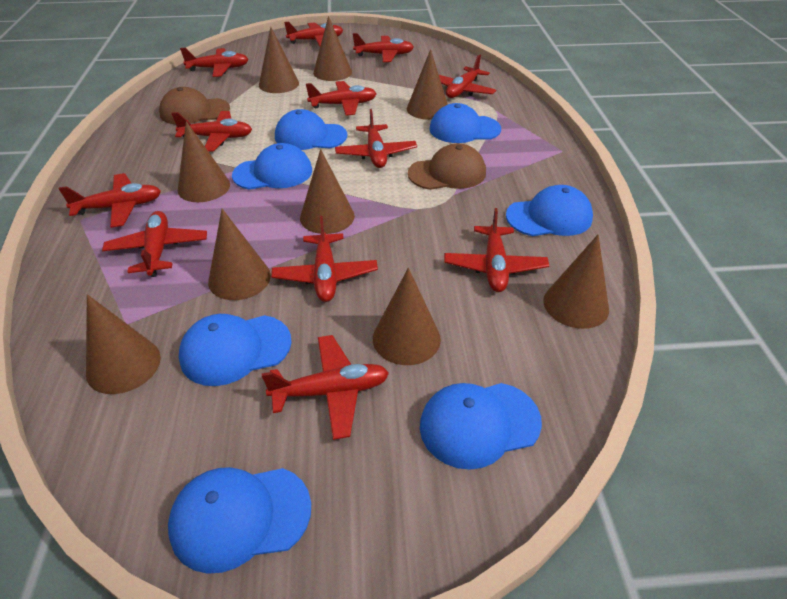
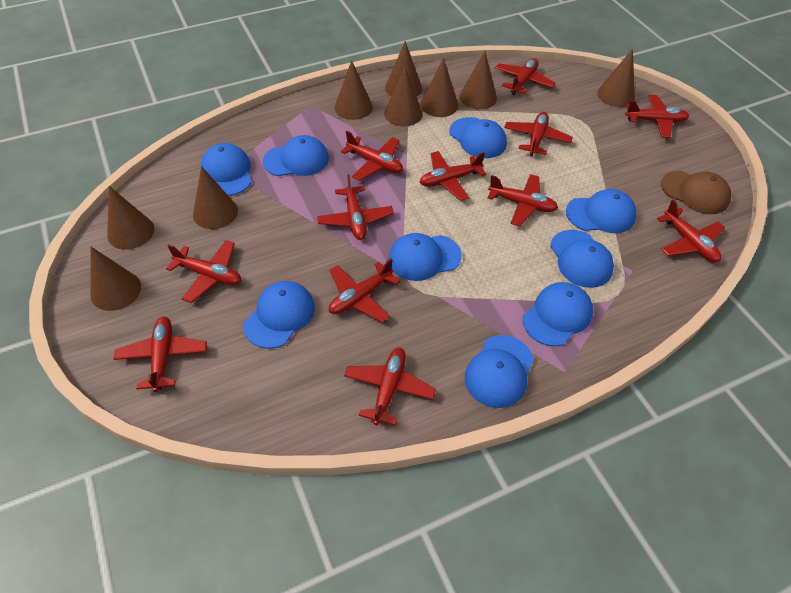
blue cap: 7 -> 9
brown cap: 2 -> 1

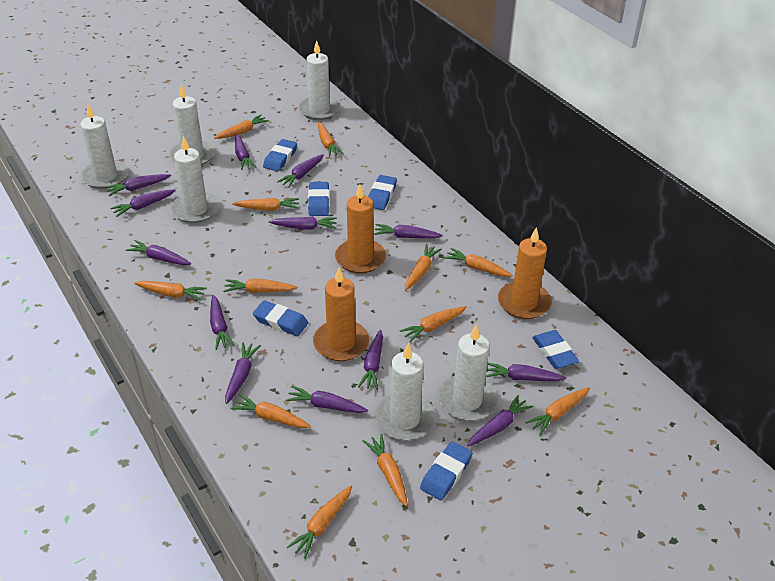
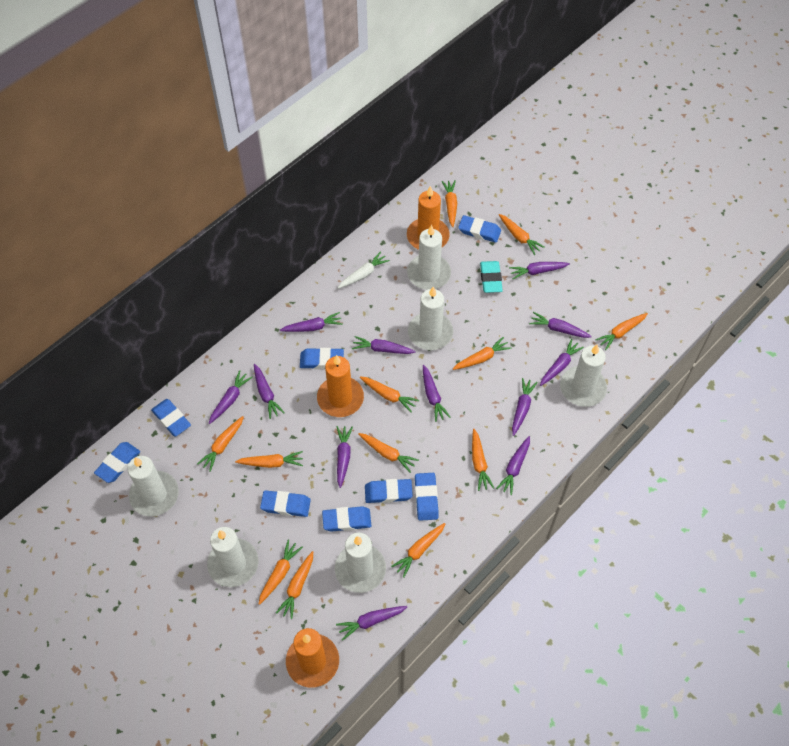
blue eraser: 6 -> 8
purple carrot: 13 -> 12
turquoise eraser: 0 -> 1
white carrot: 0 -> 1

◆ Work task
Write out the material above once more, exactly as it reads, with no pictures.

◆ Response to this task
blue cap: 7 -> 9
brown cap: 2 -> 1

blue eraser: 6 -> 8
purple carrot: 13 -> 12
turquoise eraser: 0 -> 1
white carrot: 0 -> 1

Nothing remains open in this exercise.